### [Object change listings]
------------------------------
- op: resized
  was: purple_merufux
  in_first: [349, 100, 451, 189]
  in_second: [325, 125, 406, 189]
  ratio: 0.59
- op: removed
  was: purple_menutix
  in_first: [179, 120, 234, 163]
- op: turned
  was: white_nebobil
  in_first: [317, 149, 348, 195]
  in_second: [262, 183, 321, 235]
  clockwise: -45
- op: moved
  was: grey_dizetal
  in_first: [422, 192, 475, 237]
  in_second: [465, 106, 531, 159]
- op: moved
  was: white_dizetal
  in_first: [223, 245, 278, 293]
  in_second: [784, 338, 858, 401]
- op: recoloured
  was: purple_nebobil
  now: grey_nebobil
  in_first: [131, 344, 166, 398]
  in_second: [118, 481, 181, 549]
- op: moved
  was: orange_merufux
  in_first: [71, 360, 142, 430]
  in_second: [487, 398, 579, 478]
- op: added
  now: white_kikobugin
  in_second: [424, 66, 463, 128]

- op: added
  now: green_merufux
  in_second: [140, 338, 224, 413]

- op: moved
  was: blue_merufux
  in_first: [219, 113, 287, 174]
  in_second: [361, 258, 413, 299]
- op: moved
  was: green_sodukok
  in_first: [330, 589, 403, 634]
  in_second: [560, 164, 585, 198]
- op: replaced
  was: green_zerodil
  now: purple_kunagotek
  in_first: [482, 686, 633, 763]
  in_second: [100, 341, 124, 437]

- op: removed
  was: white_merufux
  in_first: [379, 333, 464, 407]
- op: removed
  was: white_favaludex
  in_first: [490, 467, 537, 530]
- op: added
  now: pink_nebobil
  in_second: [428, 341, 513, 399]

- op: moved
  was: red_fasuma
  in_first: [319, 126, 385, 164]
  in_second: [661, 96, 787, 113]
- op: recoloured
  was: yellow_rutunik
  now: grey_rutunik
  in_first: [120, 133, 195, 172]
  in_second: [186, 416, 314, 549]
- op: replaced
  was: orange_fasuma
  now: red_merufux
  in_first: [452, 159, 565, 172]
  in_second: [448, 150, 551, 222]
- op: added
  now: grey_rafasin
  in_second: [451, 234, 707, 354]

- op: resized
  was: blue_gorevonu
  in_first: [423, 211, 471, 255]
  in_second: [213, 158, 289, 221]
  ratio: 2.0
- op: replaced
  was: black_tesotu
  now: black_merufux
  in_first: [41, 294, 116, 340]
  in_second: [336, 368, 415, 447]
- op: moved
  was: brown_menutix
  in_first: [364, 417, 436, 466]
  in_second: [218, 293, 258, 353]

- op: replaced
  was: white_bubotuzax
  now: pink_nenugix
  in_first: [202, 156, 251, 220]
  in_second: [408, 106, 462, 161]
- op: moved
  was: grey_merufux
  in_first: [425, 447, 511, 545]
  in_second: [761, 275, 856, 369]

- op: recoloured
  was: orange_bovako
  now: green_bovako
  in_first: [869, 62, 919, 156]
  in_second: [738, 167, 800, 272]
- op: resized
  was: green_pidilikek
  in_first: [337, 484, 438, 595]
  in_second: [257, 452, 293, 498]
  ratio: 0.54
------------------------------
Above are the records; print exactly the lines from the line with "was: purple_nebobil" to the line with "now: white_kikobugin", including both, and nothing else.

  was: purple_nebobil
  now: grey_nebobil
  in_first: [131, 344, 166, 398]
  in_second: [118, 481, 181, 549]
- op: moved
  was: orange_merufux
  in_first: [71, 360, 142, 430]
  in_second: [487, 398, 579, 478]
- op: added
  now: white_kikobugin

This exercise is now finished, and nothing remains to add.